▶ Study material
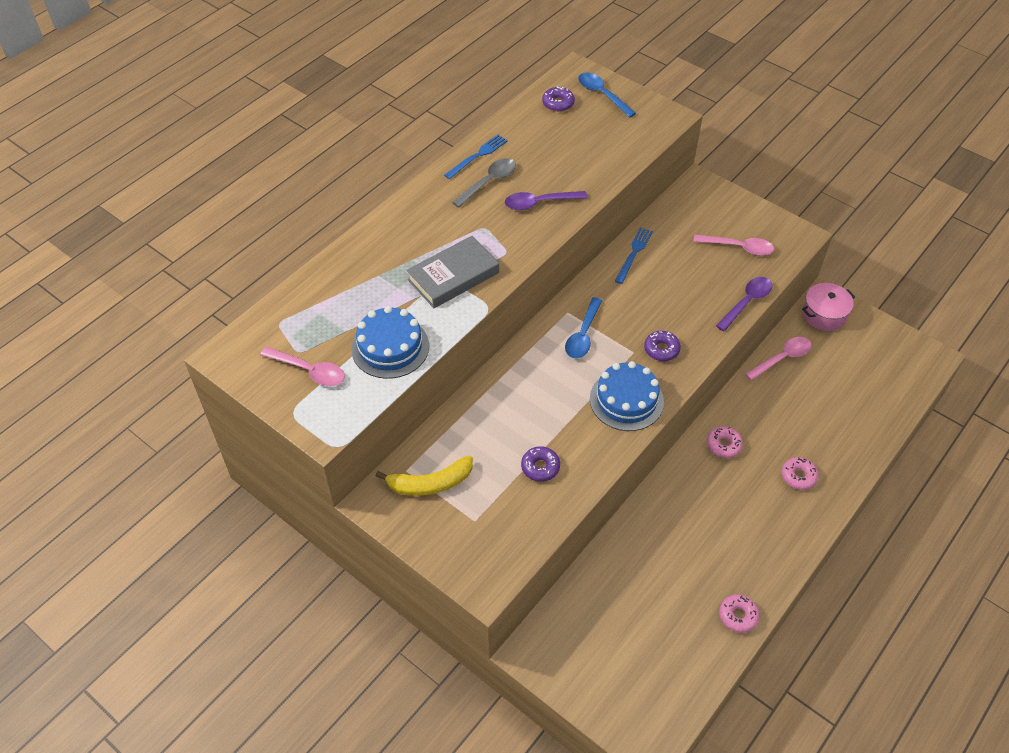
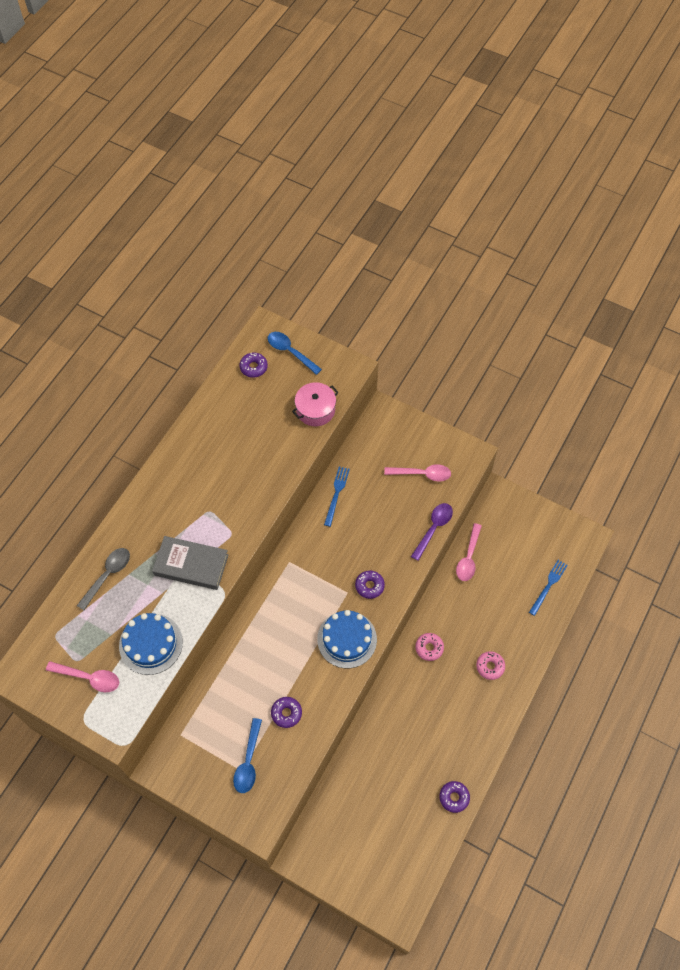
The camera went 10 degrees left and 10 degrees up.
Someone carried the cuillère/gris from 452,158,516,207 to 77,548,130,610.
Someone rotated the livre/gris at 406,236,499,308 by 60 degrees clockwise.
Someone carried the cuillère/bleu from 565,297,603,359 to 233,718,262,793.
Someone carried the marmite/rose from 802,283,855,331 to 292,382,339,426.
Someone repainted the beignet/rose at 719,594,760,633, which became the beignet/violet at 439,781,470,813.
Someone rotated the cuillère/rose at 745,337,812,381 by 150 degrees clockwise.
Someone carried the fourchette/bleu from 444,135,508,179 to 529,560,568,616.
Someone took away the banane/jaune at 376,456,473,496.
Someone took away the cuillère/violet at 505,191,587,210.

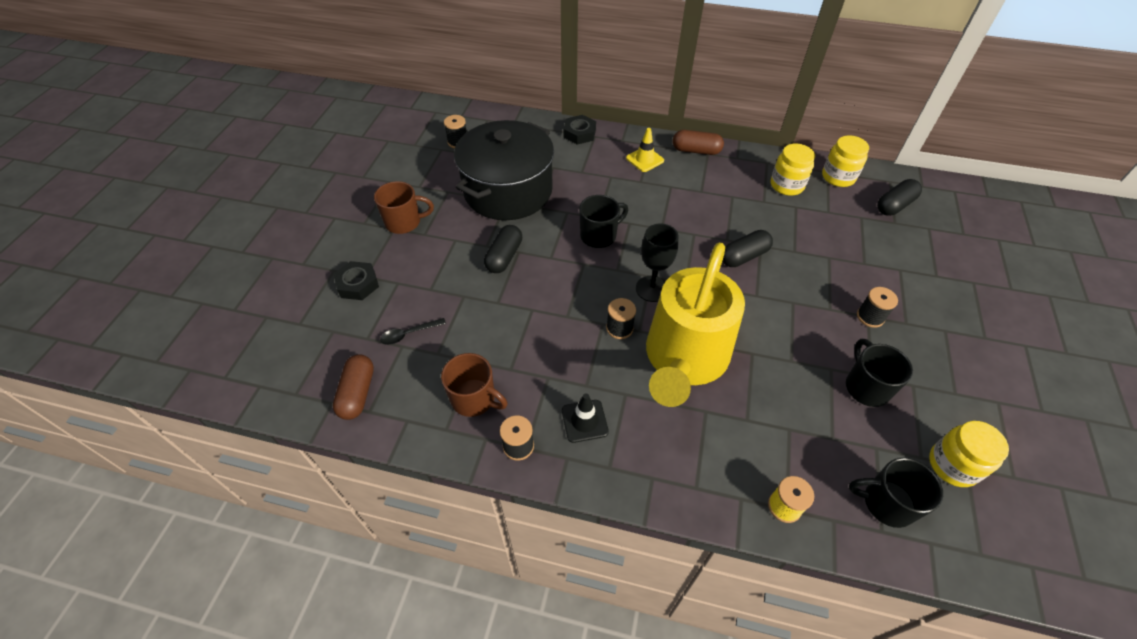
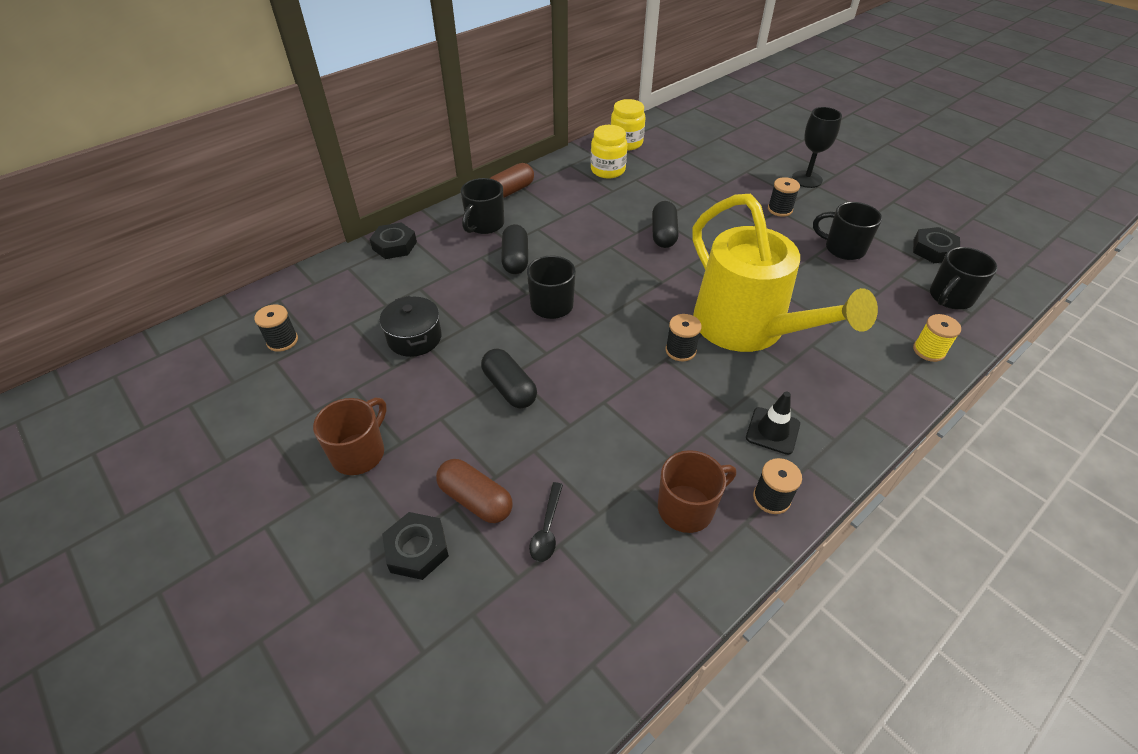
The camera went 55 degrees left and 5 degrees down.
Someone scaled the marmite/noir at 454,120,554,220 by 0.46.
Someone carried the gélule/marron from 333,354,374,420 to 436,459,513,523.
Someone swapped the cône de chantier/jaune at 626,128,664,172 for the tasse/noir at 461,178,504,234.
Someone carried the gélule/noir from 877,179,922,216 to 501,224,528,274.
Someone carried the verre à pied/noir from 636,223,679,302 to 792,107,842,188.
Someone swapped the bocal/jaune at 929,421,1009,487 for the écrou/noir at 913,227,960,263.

▶ Task requirements
Wherever a line in the data above holds "gris", copy that line.

▶ Response box
Someone carried the cuillère/gris from 452,158,516,207 to 77,548,130,610.
Someone rotated the livre/gris at 406,236,499,308 by 60 degrees clockwise.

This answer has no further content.